■ THE RECORDS ■
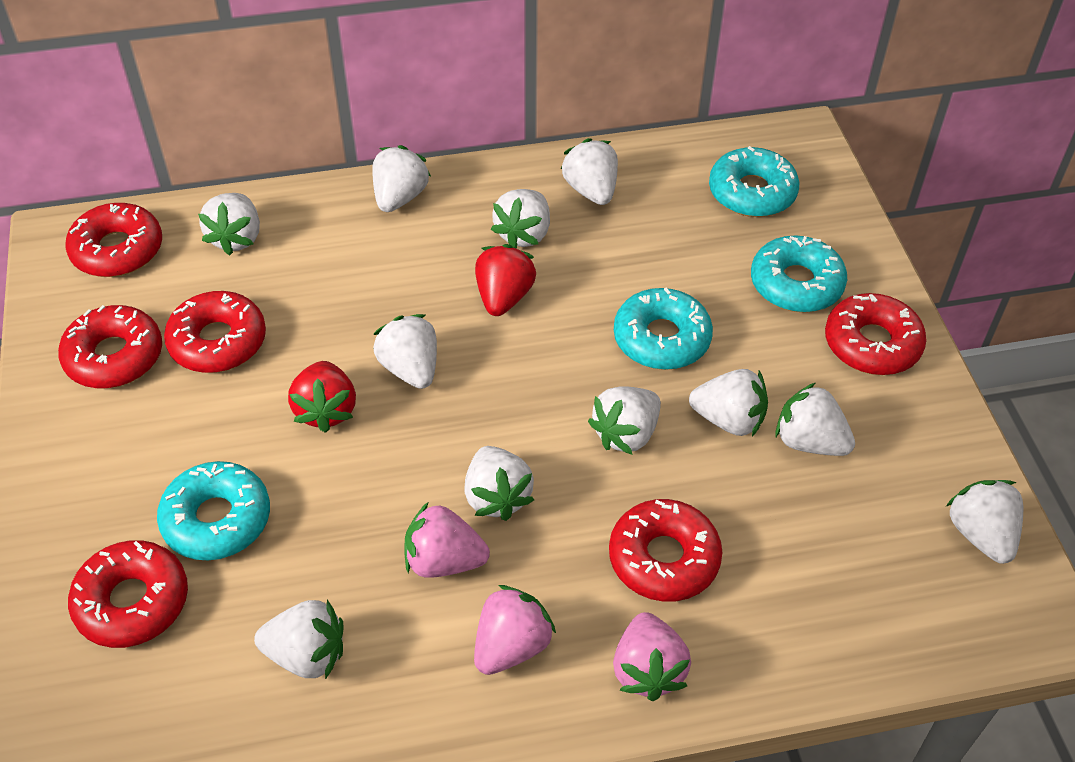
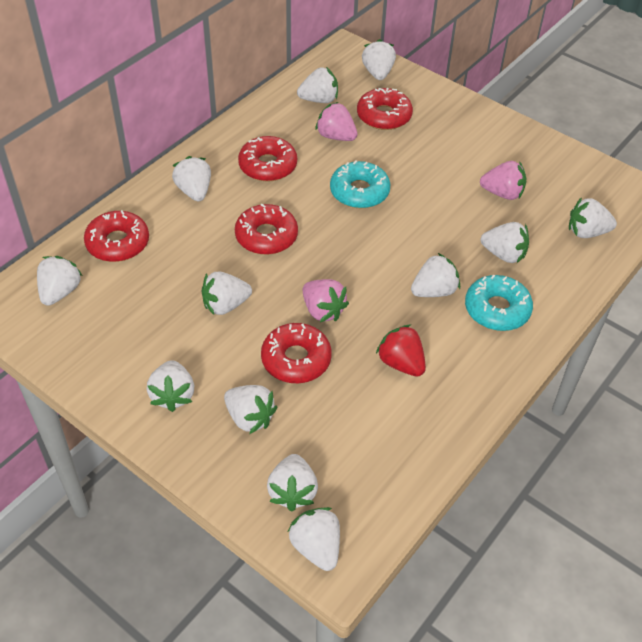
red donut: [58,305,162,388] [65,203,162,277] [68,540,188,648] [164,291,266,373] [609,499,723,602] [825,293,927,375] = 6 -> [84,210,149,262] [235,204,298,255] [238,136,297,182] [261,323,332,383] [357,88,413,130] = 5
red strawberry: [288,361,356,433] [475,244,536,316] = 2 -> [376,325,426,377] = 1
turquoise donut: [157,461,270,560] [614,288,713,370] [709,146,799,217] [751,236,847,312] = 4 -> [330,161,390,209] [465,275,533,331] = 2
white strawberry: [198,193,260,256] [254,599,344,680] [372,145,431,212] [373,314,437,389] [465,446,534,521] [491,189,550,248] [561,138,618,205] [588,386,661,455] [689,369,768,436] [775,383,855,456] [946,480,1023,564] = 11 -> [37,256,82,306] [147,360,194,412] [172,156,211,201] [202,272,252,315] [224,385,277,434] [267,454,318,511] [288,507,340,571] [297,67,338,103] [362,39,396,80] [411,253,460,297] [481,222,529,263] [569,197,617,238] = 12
...
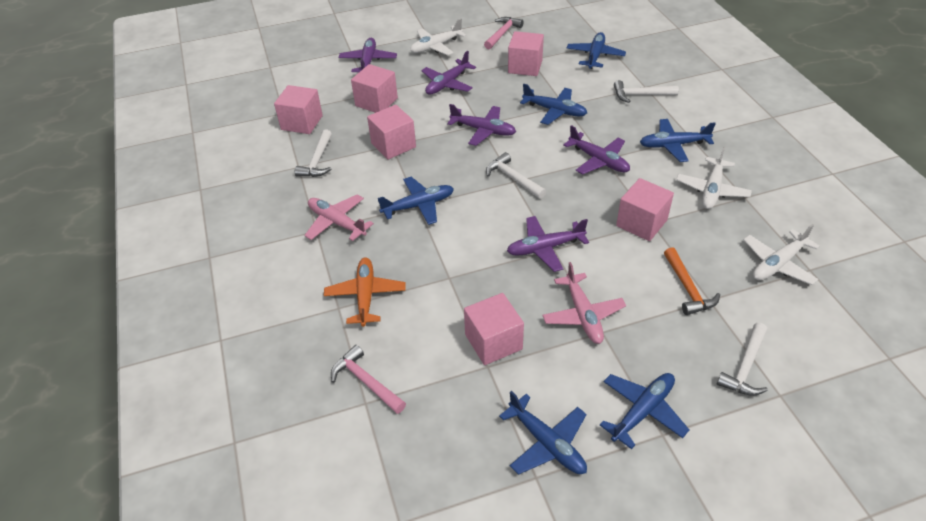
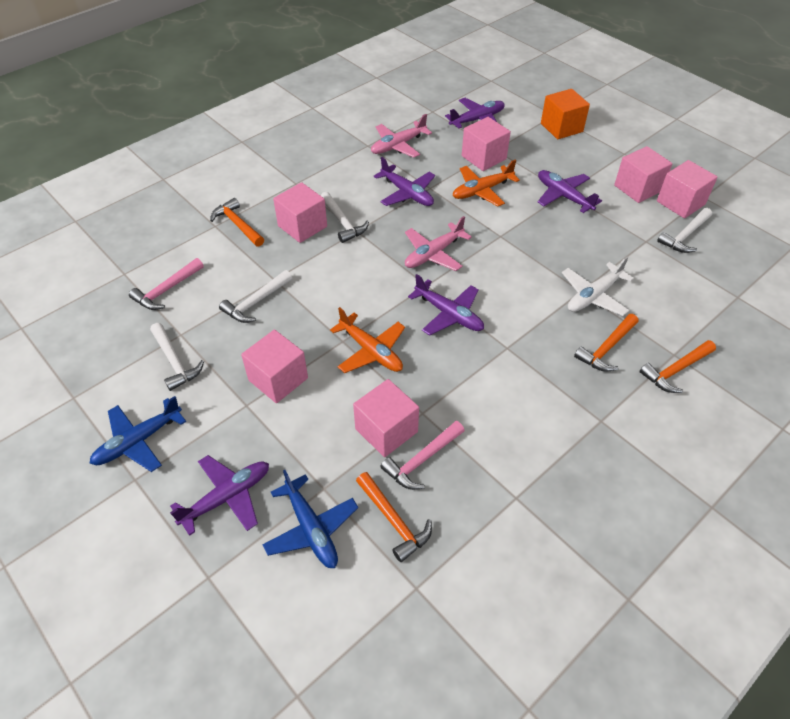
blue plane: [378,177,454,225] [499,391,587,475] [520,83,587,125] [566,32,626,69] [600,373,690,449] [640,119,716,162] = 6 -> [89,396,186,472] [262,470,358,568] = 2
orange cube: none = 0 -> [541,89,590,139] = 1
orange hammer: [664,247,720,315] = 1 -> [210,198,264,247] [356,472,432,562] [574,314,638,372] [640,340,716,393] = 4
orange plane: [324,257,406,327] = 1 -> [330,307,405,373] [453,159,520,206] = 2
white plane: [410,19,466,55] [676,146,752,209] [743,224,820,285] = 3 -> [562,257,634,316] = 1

■ ACTIVITY ■
Retype the records above, but only those lines that fall between the line containing "blue plane: [378,177,454,225]" and the line containing "white plane: [410,19,466,55]", with both of those lines included, exactly as written.

■ WRITTEN SOLUTION ■
blue plane: [378,177,454,225] [499,391,587,475] [520,83,587,125] [566,32,626,69] [600,373,690,449] [640,119,716,162] = 6 -> [89,396,186,472] [262,470,358,568] = 2
orange cube: none = 0 -> [541,89,590,139] = 1
orange hammer: [664,247,720,315] = 1 -> [210,198,264,247] [356,472,432,562] [574,314,638,372] [640,340,716,393] = 4
orange plane: [324,257,406,327] = 1 -> [330,307,405,373] [453,159,520,206] = 2
white plane: [410,19,466,55] [676,146,752,209] [743,224,820,285] = 3 -> [562,257,634,316] = 1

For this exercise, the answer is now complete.